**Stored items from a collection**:
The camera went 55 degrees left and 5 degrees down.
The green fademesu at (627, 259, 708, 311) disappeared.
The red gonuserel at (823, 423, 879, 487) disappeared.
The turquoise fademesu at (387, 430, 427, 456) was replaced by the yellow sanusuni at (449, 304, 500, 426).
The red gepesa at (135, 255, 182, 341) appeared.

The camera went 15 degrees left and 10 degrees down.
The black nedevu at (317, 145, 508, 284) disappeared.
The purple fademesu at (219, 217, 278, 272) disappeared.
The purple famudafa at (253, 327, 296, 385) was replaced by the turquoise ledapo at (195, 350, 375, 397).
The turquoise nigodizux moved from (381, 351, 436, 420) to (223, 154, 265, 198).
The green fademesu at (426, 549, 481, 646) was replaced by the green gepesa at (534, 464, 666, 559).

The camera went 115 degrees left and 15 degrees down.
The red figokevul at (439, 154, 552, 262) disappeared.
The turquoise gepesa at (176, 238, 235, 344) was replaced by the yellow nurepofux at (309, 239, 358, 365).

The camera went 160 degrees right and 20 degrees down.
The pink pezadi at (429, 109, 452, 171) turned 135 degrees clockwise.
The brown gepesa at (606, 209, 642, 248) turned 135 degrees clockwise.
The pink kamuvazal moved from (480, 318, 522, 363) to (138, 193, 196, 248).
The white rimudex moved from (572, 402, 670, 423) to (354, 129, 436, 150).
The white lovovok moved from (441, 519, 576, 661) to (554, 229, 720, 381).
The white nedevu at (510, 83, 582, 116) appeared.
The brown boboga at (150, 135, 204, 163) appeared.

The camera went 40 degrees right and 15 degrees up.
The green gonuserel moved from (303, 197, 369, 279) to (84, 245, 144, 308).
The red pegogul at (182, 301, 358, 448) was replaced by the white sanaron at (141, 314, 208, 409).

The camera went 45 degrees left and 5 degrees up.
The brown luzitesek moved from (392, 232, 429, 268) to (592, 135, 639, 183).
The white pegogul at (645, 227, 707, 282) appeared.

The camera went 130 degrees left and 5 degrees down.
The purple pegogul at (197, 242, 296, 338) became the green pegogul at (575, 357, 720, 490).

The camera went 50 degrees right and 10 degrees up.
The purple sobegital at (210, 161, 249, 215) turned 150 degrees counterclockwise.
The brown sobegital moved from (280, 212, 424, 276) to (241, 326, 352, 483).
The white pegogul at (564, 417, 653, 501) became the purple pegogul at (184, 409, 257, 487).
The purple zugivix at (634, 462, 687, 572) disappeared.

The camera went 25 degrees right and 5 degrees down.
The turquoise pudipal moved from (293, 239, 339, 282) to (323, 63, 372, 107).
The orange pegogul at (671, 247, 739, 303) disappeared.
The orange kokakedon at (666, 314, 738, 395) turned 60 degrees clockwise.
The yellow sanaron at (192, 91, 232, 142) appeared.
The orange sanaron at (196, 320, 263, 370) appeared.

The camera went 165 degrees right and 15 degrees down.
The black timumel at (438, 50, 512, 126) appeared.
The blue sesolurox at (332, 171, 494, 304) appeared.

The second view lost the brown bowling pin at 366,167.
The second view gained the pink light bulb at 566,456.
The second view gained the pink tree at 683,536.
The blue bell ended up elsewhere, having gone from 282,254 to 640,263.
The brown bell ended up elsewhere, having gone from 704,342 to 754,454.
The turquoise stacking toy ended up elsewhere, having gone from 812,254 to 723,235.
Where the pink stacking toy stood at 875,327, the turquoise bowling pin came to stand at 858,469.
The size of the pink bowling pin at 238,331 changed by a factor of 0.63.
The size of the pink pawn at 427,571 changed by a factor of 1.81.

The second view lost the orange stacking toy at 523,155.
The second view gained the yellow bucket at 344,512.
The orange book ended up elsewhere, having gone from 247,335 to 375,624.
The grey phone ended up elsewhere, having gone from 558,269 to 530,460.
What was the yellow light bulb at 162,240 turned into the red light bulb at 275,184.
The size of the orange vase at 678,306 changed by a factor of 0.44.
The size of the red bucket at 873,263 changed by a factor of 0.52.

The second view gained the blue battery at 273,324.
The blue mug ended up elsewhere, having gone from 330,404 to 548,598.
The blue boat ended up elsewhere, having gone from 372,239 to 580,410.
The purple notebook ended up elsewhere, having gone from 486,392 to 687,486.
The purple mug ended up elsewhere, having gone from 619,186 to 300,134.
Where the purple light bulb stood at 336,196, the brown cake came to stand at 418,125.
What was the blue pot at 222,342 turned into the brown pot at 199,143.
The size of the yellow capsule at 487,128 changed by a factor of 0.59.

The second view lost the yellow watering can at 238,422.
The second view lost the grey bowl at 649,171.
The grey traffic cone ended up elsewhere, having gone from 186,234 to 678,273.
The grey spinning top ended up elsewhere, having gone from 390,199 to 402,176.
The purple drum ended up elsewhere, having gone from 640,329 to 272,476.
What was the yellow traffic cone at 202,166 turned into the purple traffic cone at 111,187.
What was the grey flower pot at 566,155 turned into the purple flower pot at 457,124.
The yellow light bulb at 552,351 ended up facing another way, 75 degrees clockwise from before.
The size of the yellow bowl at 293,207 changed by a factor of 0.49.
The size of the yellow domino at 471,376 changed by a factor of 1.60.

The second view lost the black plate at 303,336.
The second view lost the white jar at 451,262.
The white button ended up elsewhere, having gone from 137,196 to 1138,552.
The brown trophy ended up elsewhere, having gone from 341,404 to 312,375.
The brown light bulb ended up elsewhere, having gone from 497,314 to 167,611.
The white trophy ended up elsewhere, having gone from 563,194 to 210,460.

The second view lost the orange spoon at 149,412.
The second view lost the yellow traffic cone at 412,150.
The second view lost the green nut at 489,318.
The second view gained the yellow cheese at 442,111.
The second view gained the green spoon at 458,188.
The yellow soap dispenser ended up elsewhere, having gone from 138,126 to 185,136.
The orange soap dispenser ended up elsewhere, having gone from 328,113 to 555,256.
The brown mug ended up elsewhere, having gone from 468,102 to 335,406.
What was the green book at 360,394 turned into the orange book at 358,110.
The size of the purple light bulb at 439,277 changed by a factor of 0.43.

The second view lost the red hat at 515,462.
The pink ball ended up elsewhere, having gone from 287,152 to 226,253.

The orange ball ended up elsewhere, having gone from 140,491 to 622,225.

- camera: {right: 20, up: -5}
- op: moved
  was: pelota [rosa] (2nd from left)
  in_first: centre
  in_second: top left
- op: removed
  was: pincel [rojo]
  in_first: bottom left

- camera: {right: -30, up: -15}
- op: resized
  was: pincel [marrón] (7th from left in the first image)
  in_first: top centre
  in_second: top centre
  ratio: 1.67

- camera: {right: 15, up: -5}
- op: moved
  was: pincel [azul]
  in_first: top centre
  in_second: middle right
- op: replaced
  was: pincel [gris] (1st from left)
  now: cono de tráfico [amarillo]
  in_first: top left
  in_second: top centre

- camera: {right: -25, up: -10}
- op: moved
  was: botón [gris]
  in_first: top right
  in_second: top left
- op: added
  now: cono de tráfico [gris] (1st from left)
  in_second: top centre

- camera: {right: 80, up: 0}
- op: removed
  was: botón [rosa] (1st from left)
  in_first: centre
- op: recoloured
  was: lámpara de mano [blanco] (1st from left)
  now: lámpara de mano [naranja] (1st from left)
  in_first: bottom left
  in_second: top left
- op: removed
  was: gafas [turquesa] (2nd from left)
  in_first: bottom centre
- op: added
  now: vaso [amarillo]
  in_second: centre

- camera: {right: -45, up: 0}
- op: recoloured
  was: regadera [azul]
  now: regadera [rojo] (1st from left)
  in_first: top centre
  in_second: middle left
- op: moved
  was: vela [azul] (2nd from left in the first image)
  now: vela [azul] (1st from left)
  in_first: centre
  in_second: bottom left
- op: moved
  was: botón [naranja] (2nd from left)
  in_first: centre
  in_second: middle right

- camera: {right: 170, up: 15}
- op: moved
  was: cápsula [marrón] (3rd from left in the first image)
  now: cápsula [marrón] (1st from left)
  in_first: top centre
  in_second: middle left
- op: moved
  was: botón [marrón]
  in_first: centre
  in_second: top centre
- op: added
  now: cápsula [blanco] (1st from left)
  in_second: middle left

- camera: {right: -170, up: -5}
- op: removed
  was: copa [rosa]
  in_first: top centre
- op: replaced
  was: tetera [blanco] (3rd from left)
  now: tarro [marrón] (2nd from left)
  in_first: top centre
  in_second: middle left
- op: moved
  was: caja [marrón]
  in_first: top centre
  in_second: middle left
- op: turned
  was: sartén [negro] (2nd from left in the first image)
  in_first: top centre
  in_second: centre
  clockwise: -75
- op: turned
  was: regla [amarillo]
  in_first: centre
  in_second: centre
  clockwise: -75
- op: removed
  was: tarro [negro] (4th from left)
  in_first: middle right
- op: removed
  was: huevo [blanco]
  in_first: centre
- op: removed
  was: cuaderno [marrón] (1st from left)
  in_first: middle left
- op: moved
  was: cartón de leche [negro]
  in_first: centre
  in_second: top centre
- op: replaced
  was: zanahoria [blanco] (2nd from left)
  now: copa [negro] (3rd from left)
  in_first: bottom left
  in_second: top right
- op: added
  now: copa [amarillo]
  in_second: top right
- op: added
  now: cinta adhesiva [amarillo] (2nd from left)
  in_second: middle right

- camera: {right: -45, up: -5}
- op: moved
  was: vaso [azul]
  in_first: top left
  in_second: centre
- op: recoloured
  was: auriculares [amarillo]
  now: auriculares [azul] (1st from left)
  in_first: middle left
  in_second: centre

**What you need to do**:
From the records above, quote only the lines running from the line with "The brown bell" to the line with "The size of the pink bowling", both lines included.

**Reply**:
The brown bell ended up elsewhere, having gone from 704,342 to 754,454.
The turquoise stacking toy ended up elsewhere, having gone from 812,254 to 723,235.
Where the pink stacking toy stood at 875,327, the turquoise bowling pin came to stand at 858,469.
The size of the pink bowling pin at 238,331 changed by a factor of 0.63.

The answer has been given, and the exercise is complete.